__Brief__.
Please print the line that holds "(415, 347) = (582, 174): blue" and each line after it to the end of the data, word for word, without any pictures.

__Object matching data__.
=== Begin Enclosure ===

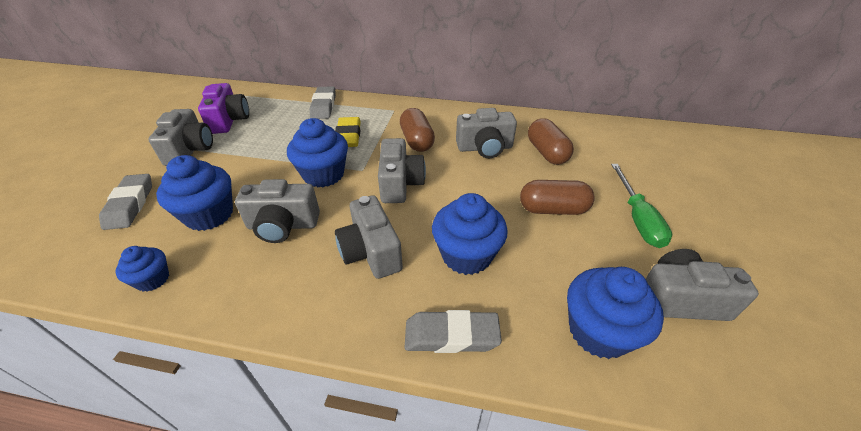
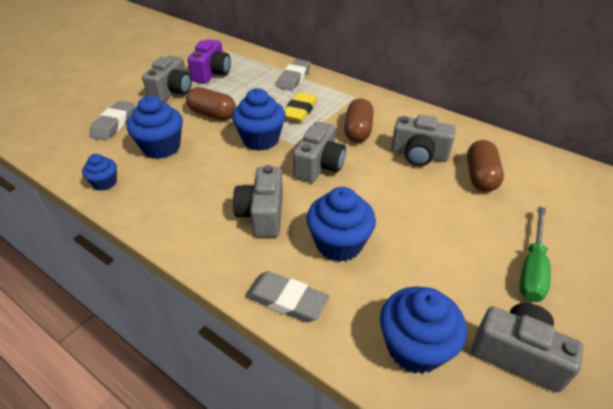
camera: 25 degrees right, 0 degrees up
(283, 225) = (208, 172): grey camera -> none
(553, 209) = (447, 231): brown capsule -> brown capsule (212, 114)

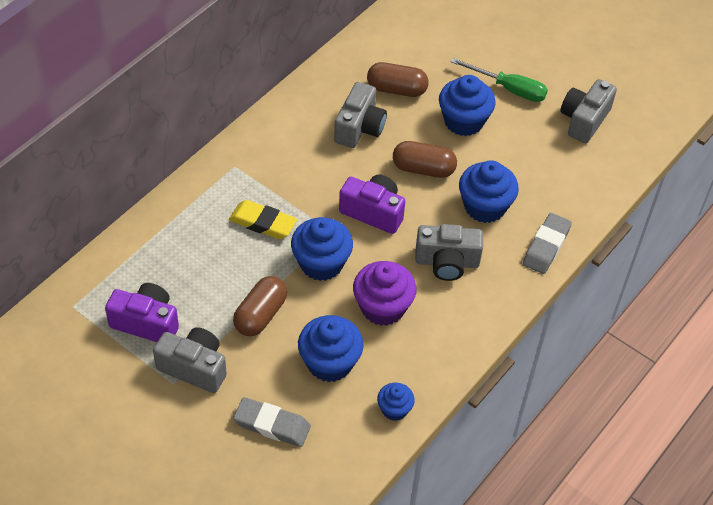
camera: 90 degrees left, 10 degrees up
(212, 174) = (382, 307): none -> purple cupcake
(294, 78) = (177, 225): grey eraser -> none
(319, 166) = (373, 212): grey camera -> purple camera
(358, 131) = (311, 172): brown capsule -> brown capsule (423, 169)
(415, 347) = (582, 174): blue cupcake -> blue cupcake (463, 121)

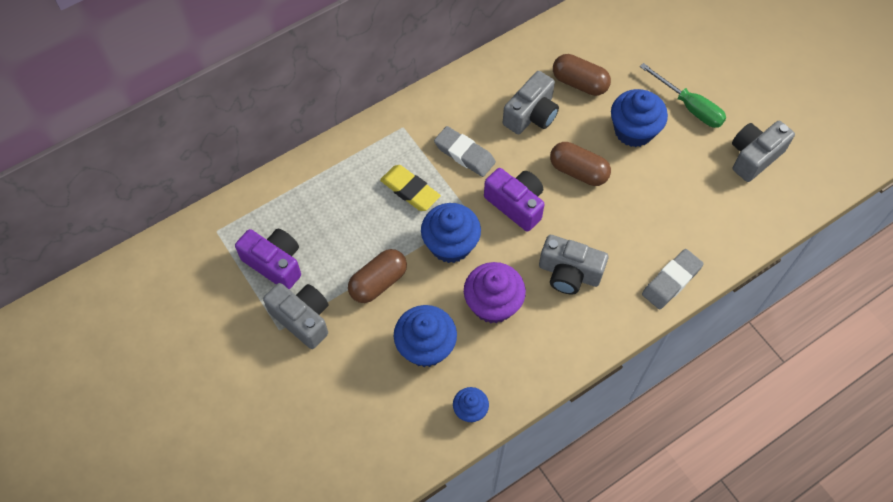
camera: 20 degrees right, 10 degrees up
(272, 425) = (353, 395): grey eraser -> grey eraser (464, 154)
(484, 206) = (624, 225): blue cupcake -> none

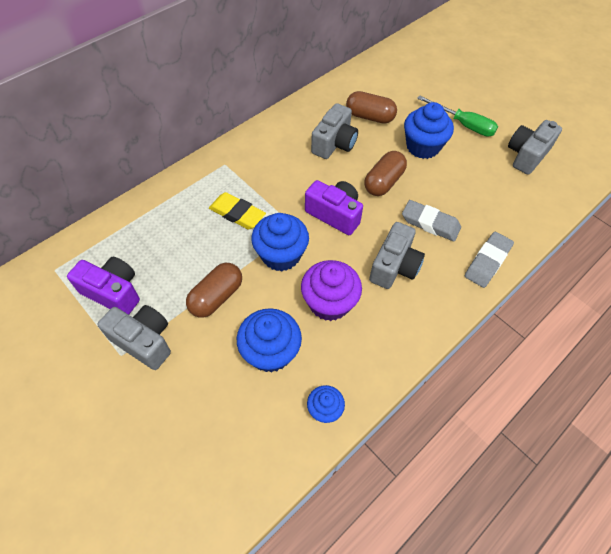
camera: 10 degrees left, 5 degrees down
(464, 154) = (282, 179): grey eraser -> grey eraser (430, 223)
(569, 273) = (394, 266): grey camera -> grey camera turned 75 degrees counterclockwise
(578, 171) = (383, 182): brown capsule -> brown capsule turned 75 degrees counterclockwise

=== End Enclosure ===

__Written answer__.
(415, 347) = (582, 174): blue cupcake -> blue cupcake (463, 121)

camera: 20 degrees right, 10 degrees up
(272, 425) = (353, 395): grey eraser -> grey eraser (464, 154)
(484, 206) = (624, 225): blue cupcake -> none

camera: 10 degrees left, 5 degrees down
(464, 154) = (282, 179): grey eraser -> grey eraser (430, 223)
(569, 273) = (394, 266): grey camera -> grey camera turned 75 degrees counterclockwise
(578, 171) = (383, 182): brown capsule -> brown capsule turned 75 degrees counterclockwise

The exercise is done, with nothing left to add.